### Task item
Print exactly the lines starting at the one that contains "TFT1 pin DC: D1 -> D5" and ending at the last line of the listing below.
#### Source records ####
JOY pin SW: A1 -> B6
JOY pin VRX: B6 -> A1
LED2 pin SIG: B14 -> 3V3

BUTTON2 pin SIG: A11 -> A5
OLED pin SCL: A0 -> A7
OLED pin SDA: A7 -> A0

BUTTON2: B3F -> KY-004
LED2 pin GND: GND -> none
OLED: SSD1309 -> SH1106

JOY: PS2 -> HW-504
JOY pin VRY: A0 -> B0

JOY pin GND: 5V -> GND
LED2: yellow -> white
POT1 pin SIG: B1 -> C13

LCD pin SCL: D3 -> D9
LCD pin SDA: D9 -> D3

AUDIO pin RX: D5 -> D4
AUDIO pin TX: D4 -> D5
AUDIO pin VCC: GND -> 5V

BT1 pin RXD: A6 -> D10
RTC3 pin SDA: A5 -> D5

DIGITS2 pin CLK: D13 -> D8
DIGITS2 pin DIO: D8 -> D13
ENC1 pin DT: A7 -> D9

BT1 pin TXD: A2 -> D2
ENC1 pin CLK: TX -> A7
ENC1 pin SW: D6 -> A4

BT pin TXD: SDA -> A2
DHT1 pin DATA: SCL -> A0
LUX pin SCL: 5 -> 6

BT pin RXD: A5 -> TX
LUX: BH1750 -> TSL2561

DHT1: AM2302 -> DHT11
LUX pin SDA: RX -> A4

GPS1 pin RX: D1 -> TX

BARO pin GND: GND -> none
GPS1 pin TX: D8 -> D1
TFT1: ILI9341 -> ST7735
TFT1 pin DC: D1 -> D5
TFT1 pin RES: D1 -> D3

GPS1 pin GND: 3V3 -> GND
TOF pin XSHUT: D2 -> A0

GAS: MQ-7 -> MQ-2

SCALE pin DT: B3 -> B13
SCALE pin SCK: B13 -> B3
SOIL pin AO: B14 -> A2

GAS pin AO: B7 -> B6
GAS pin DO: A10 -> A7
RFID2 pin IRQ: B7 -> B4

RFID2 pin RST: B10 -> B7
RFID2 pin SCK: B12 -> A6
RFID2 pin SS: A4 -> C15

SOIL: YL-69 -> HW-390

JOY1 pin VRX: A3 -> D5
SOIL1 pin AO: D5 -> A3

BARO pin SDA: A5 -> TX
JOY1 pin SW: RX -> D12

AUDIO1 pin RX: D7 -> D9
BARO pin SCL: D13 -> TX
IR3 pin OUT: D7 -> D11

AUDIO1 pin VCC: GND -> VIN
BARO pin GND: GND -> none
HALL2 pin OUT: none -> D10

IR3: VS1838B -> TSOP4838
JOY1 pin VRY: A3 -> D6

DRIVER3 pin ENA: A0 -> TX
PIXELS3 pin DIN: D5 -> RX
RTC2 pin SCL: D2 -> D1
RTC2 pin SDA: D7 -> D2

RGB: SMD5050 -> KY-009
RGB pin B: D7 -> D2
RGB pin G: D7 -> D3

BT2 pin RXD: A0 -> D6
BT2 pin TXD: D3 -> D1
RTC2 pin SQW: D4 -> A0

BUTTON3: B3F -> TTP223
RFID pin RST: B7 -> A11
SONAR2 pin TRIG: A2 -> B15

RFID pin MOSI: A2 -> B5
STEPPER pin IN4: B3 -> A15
####
### Problem solution
TFT1 pin DC: D1 -> D5
TFT1 pin RES: D1 -> D3

GPS1 pin GND: 3V3 -> GND
TOF pin XSHUT: D2 -> A0

GAS: MQ-7 -> MQ-2

SCALE pin DT: B3 -> B13
SCALE pin SCK: B13 -> B3
SOIL pin AO: B14 -> A2

GAS pin AO: B7 -> B6
GAS pin DO: A10 -> A7
RFID2 pin IRQ: B7 -> B4

RFID2 pin RST: B10 -> B7
RFID2 pin SCK: B12 -> A6
RFID2 pin SS: A4 -> C15

SOIL: YL-69 -> HW-390

JOY1 pin VRX: A3 -> D5
SOIL1 pin AO: D5 -> A3

BARO pin SDA: A5 -> TX
JOY1 pin SW: RX -> D12

AUDIO1 pin RX: D7 -> D9
BARO pin SCL: D13 -> TX
IR3 pin OUT: D7 -> D11

AUDIO1 pin VCC: GND -> VIN
BARO pin GND: GND -> none
HALL2 pin OUT: none -> D10

IR3: VS1838B -> TSOP4838
JOY1 pin VRY: A3 -> D6

DRIVER3 pin ENA: A0 -> TX
PIXELS3 pin DIN: D5 -> RX
RTC2 pin SCL: D2 -> D1
RTC2 pin SDA: D7 -> D2

RGB: SMD5050 -> KY-009
RGB pin B: D7 -> D2
RGB pin G: D7 -> D3

BT2 pin RXD: A0 -> D6
BT2 pin TXD: D3 -> D1
RTC2 pin SQW: D4 -> A0

BUTTON3: B3F -> TTP223
RFID pin RST: B7 -> A11
SONAR2 pin TRIG: A2 -> B15

RFID pin MOSI: A2 -> B5
STEPPER pin IN4: B3 -> A15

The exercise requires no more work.